Material provided ->
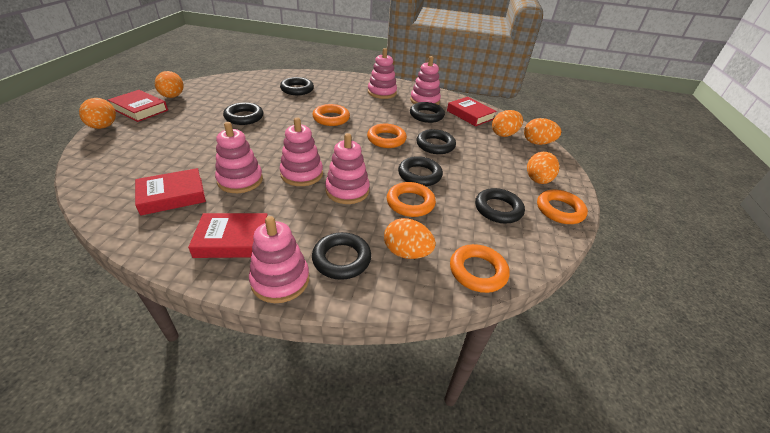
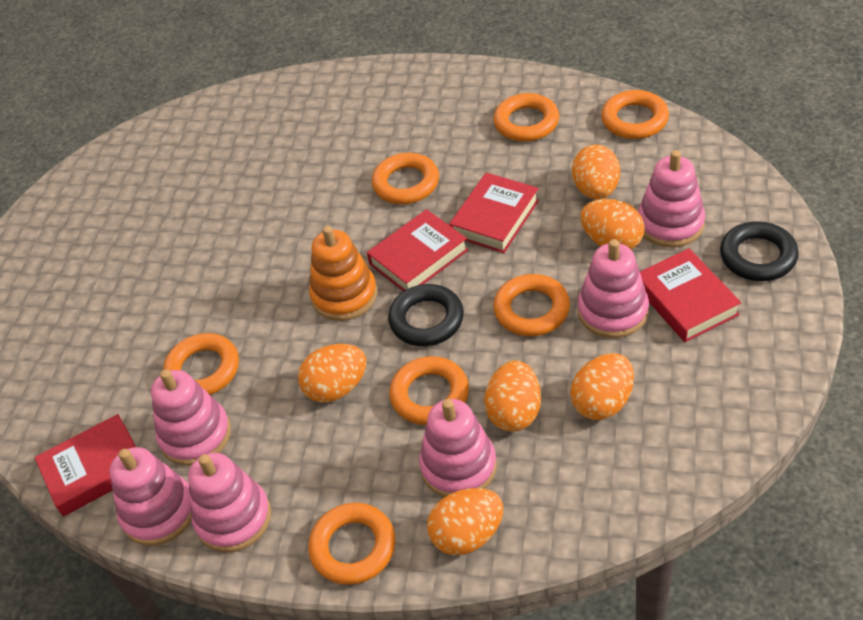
black ring: 7 -> 2
orange ring: 5 -> 7
orange stacking toy: 0 -> 1

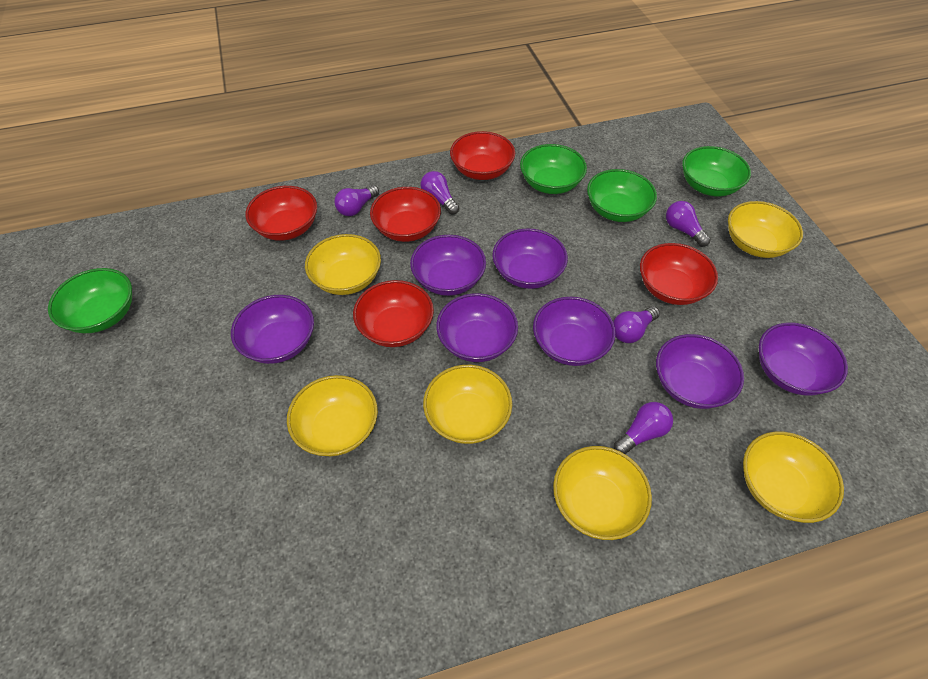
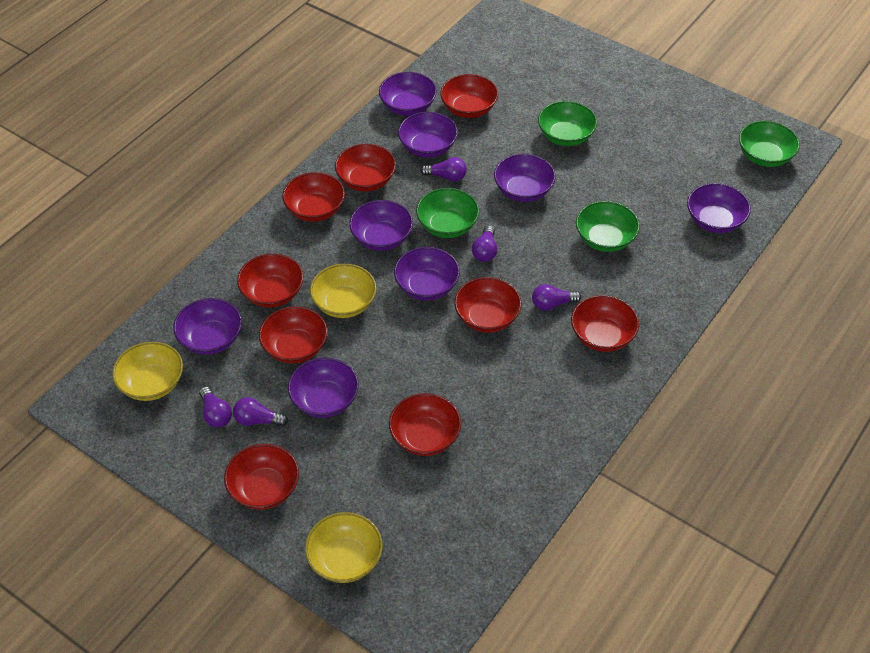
purple bowl: 7 -> 8
red bowl: 5 -> 9
yellow bowl: 6 -> 3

Task to complete ->
Word for word, reproduce all the data, but not the pictures.

Written response ->
black ring: 7 -> 2
orange ring: 5 -> 7
orange stacking toy: 0 -> 1

purple bowl: 7 -> 8
red bowl: 5 -> 9
yellow bowl: 6 -> 3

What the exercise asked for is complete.